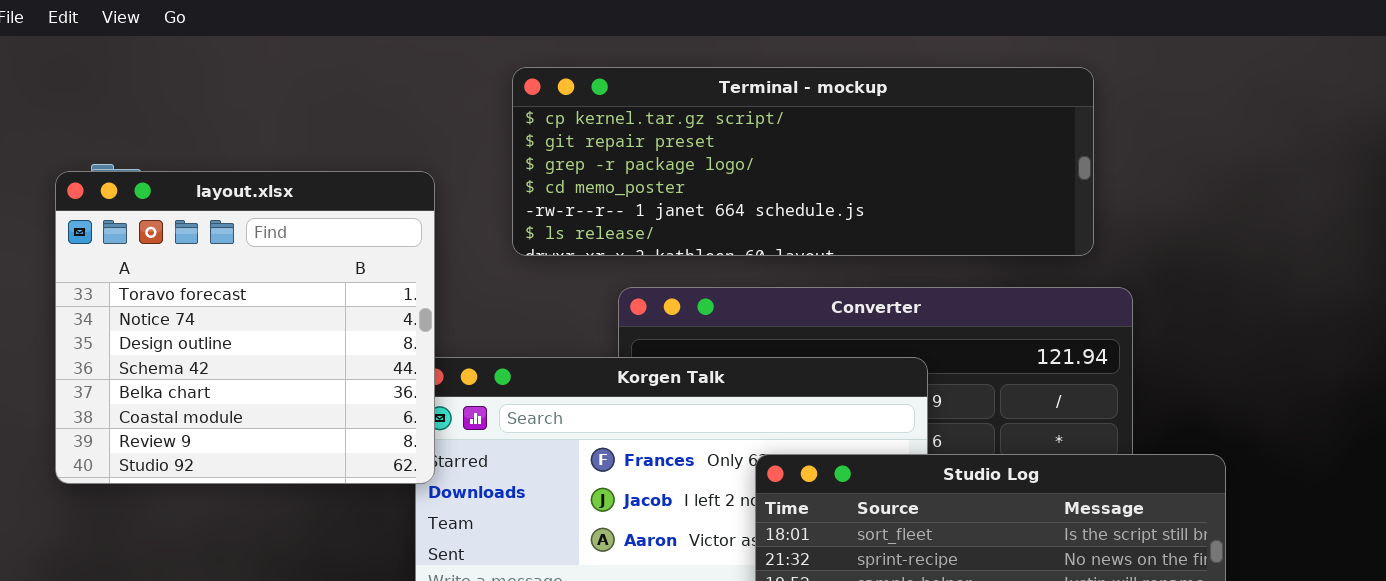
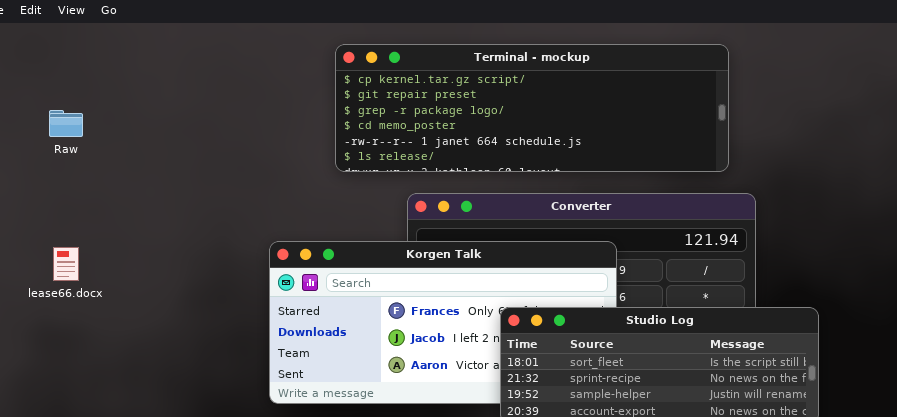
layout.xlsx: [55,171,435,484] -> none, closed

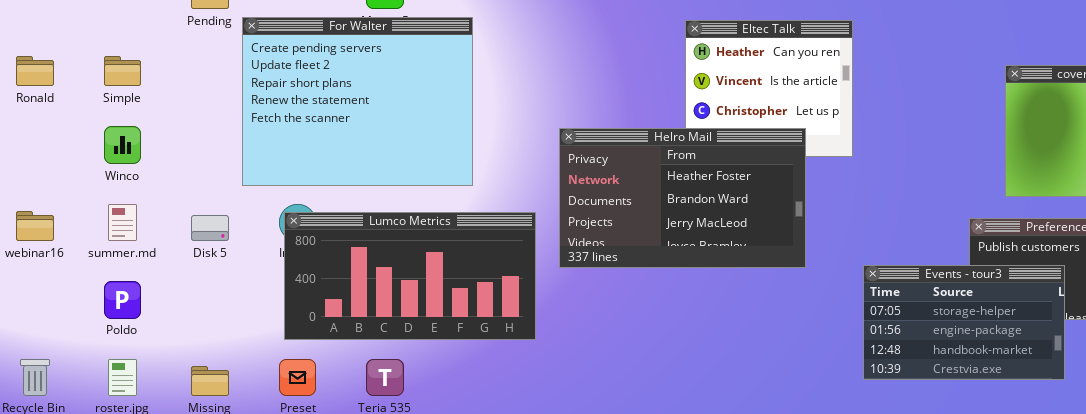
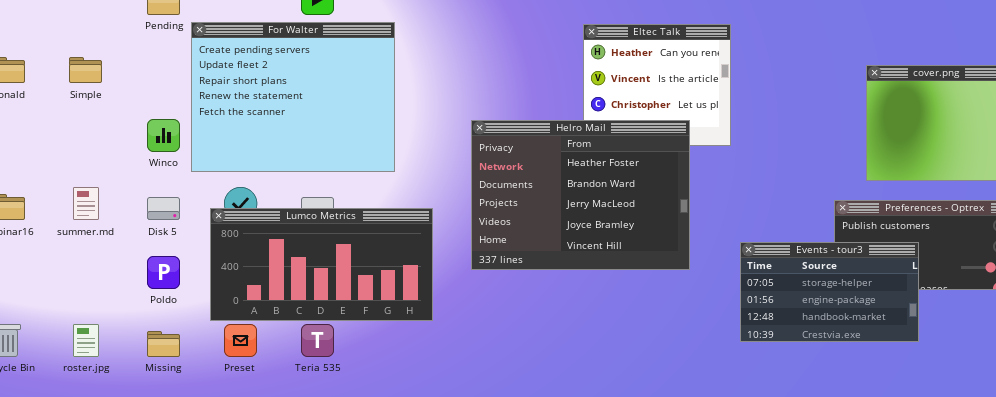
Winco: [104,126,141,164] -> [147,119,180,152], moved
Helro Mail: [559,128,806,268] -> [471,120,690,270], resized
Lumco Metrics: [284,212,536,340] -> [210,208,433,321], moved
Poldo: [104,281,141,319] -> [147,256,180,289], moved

*WHAT IS REQUIRED*: Would you return the entries verbatim, minus any images?

*ANSWER TO THE EXERCISE*:
layout.xlsx: [55,171,435,484] -> none, closed

Winco: [104,126,141,164] -> [147,119,180,152], moved
Helro Mail: [559,128,806,268] -> [471,120,690,270], resized
Lumco Metrics: [284,212,536,340] -> [210,208,433,321], moved
Poldo: [104,281,141,319] -> [147,256,180,289], moved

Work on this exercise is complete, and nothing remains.